◆ Exercise prompt:
Restate the data word for word. Leave the pictures out.

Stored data
════════════════
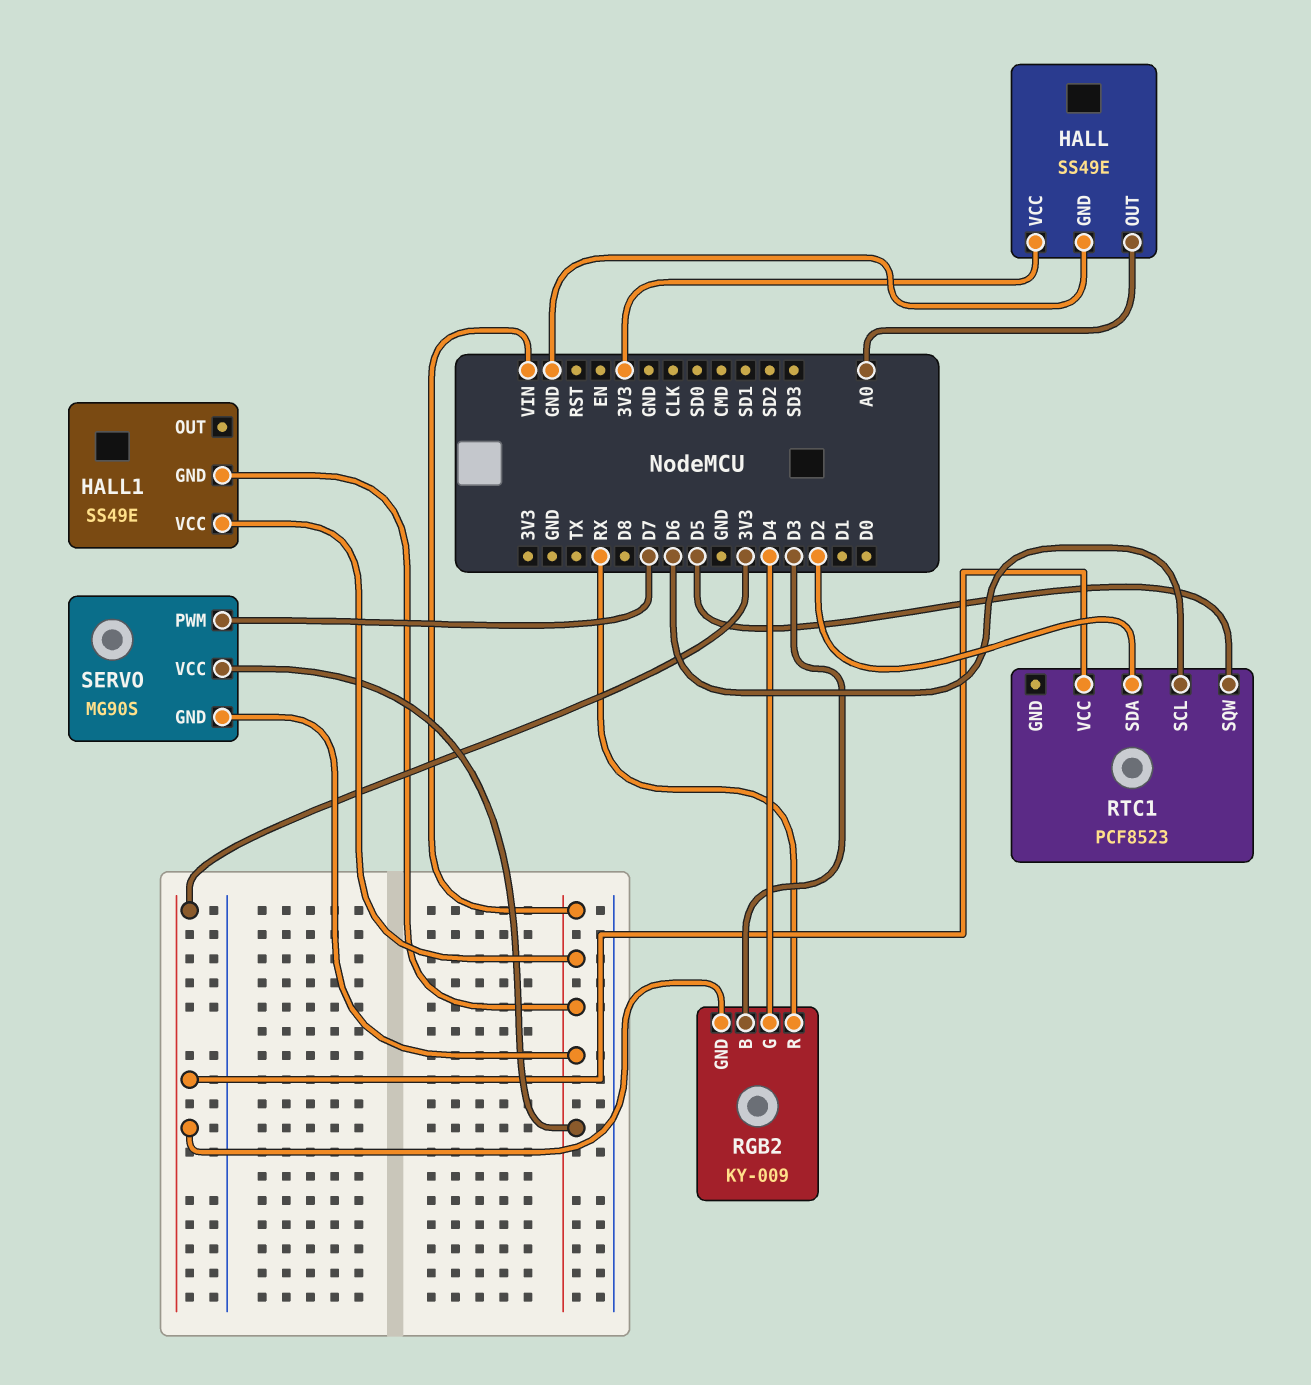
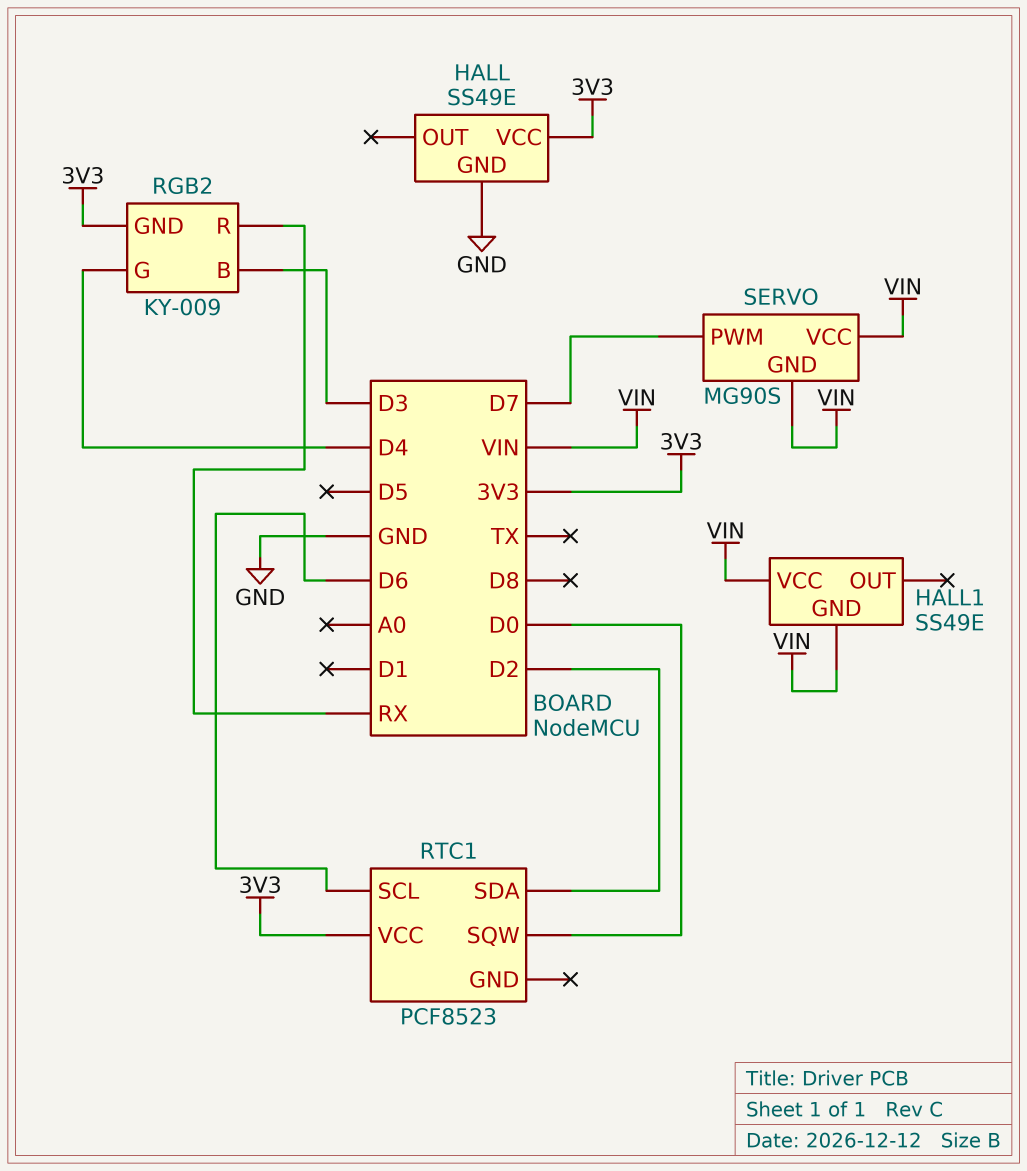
HALL pin OUT: A0 -> none
RTC1 pin SQW: D5 -> D0

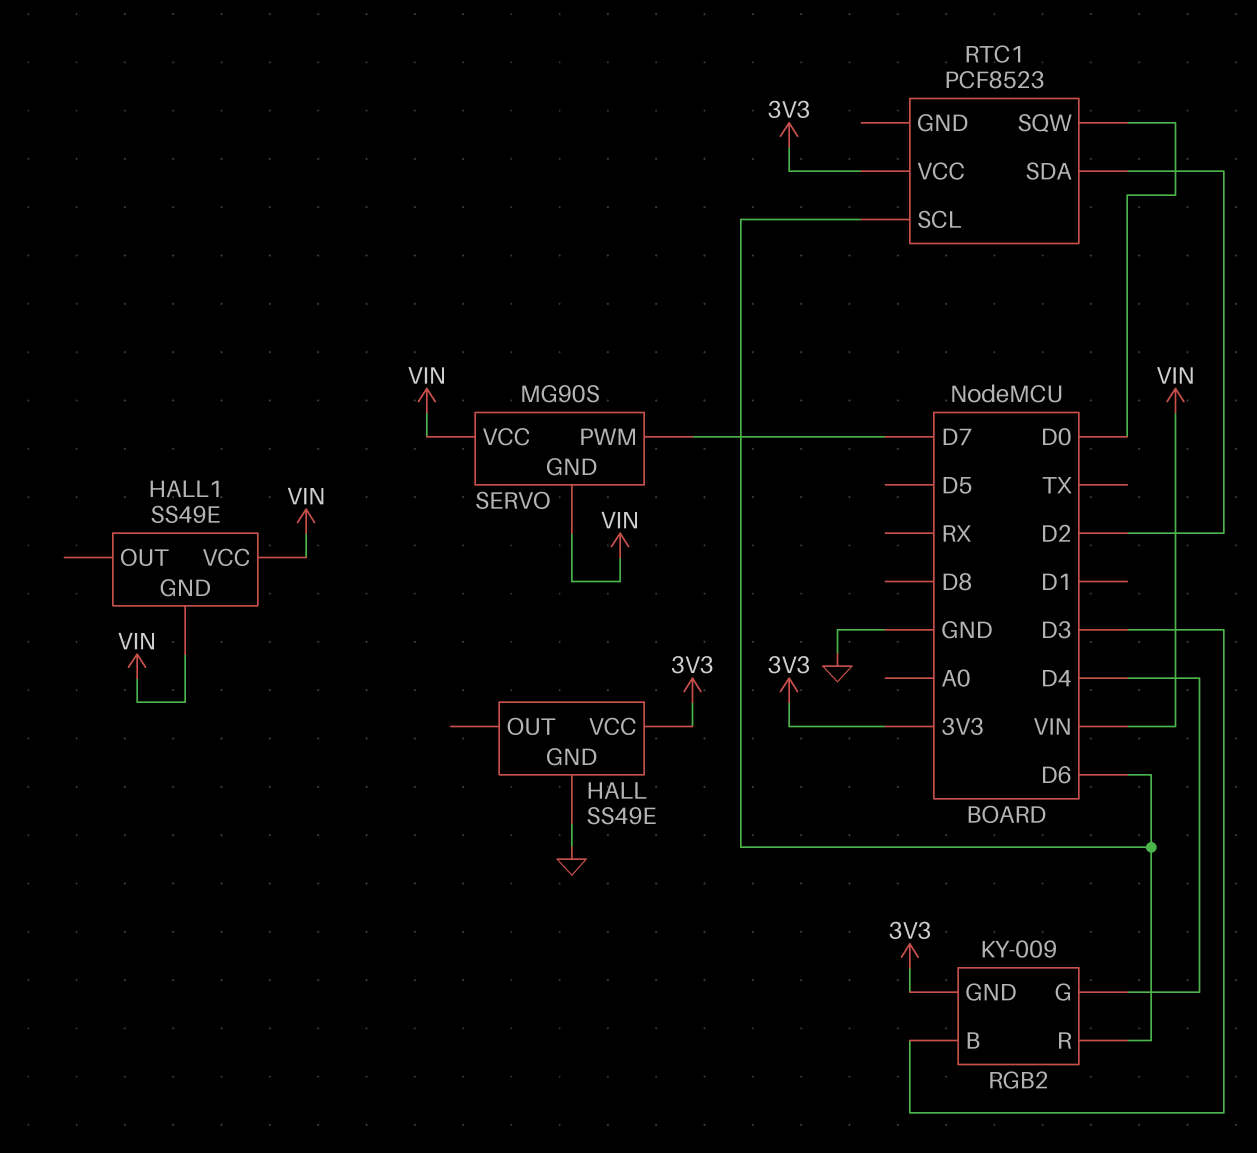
RGB2 pin R: RX -> D6

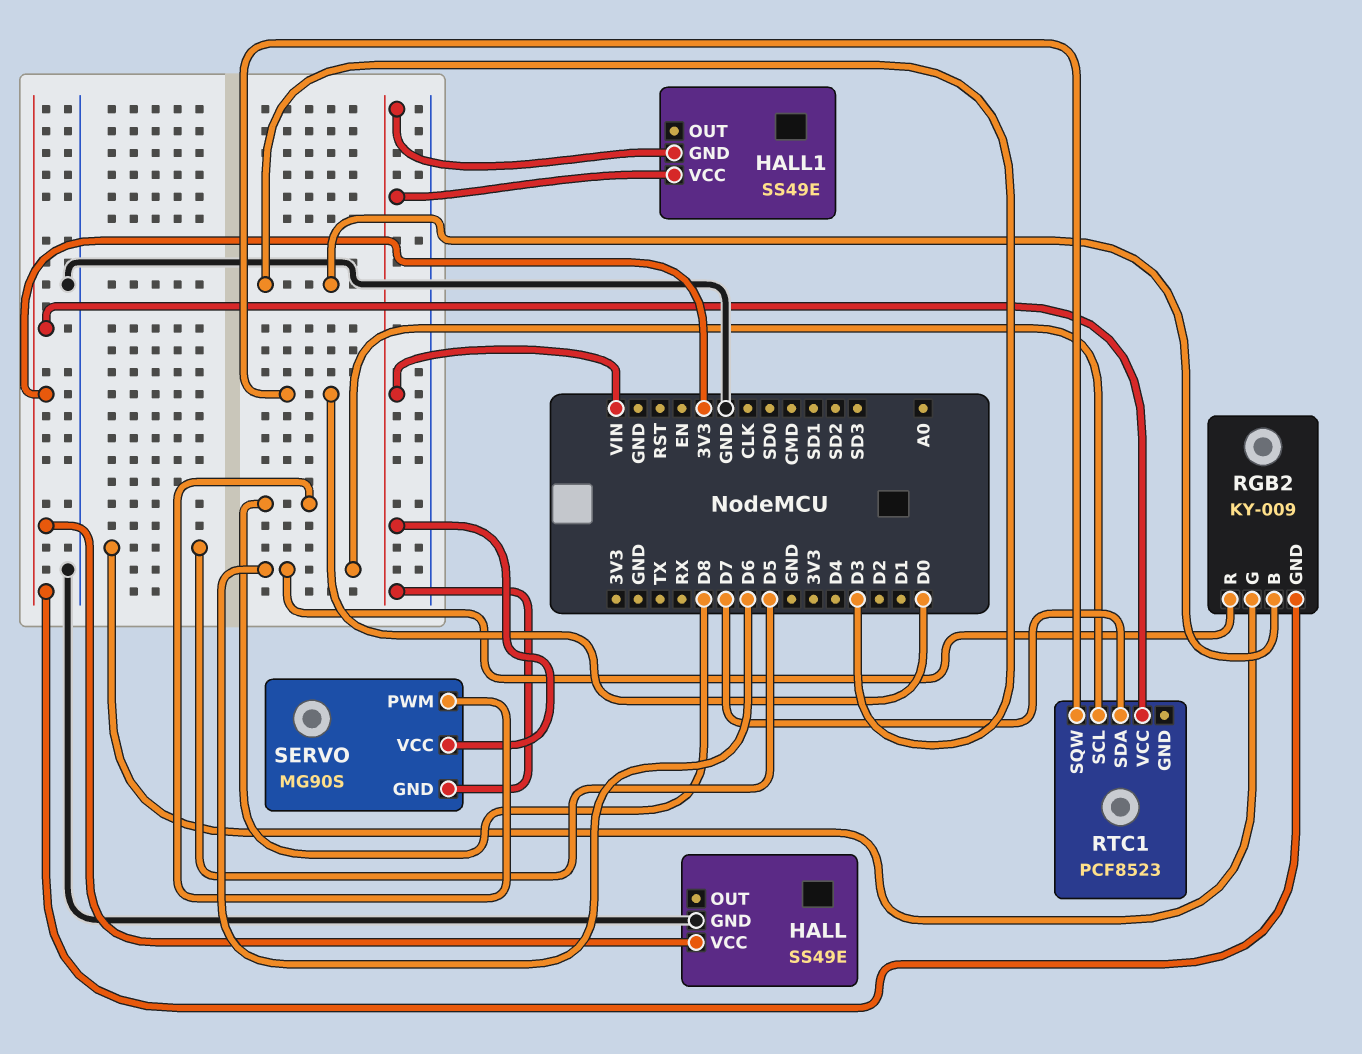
RGB2 pin G: D4 -> D5
RTC1 pin SDA: D2 -> D7
SERVO pin PWM: D7 -> D8

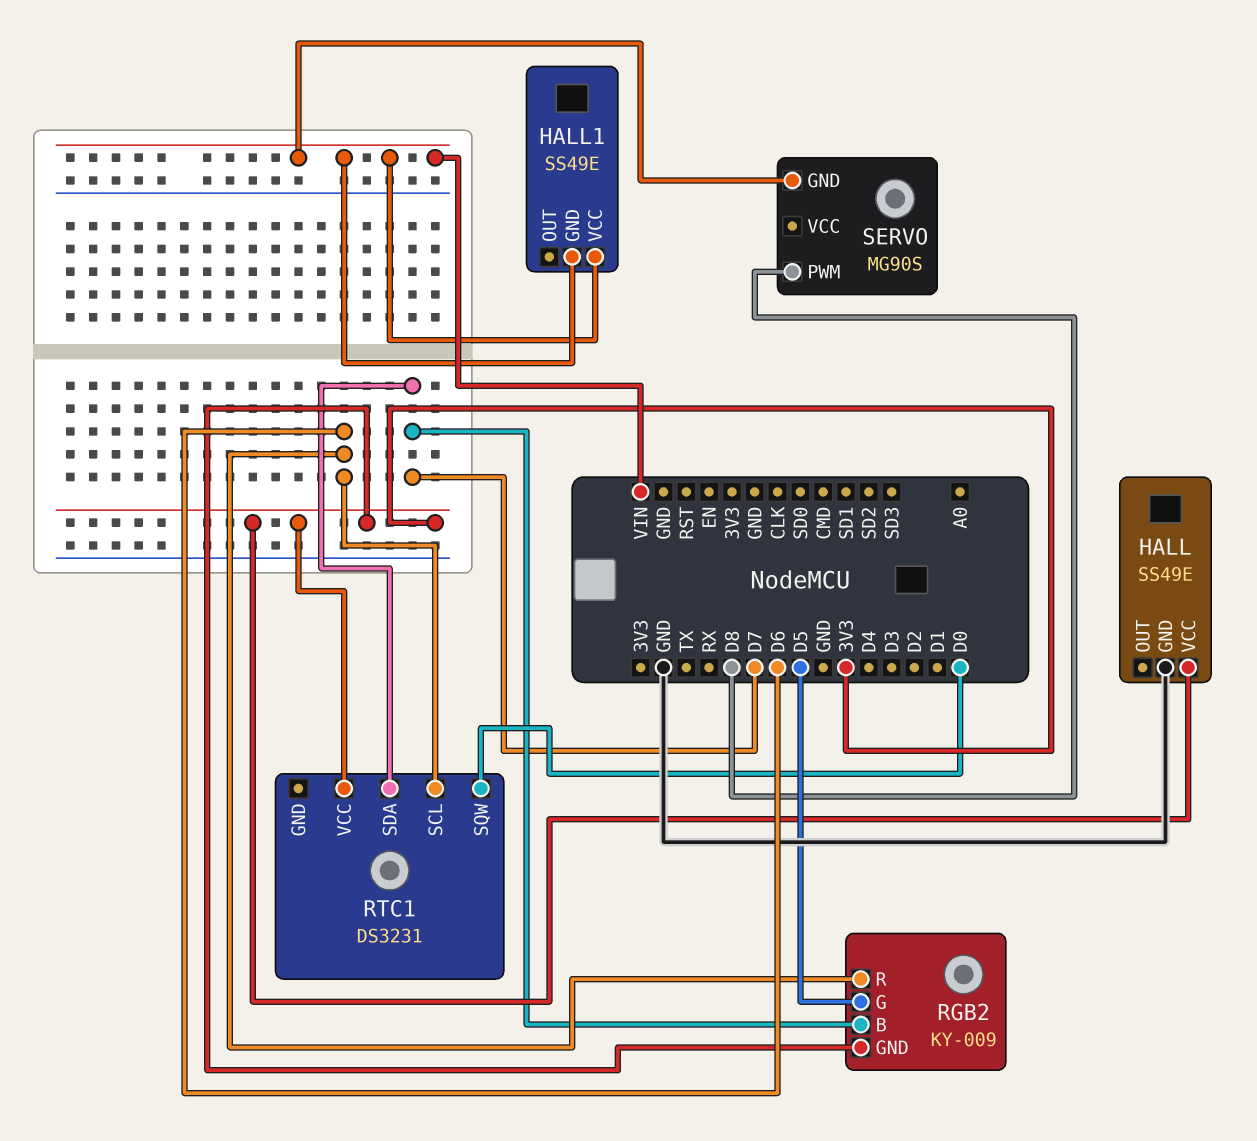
RGB2 pin B: D3 -> D7
RTC1: PCF8523 -> DS3231
SERVO pin VCC: VIN -> none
════════════════
◆ Response area:
HALL pin OUT: A0 -> none
RTC1 pin SQW: D5 -> D0

RGB2 pin R: RX -> D6

RGB2 pin G: D4 -> D5
RTC1 pin SDA: D2 -> D7
SERVO pin PWM: D7 -> D8

RGB2 pin B: D3 -> D7
RTC1: PCF8523 -> DS3231
SERVO pin VCC: VIN -> none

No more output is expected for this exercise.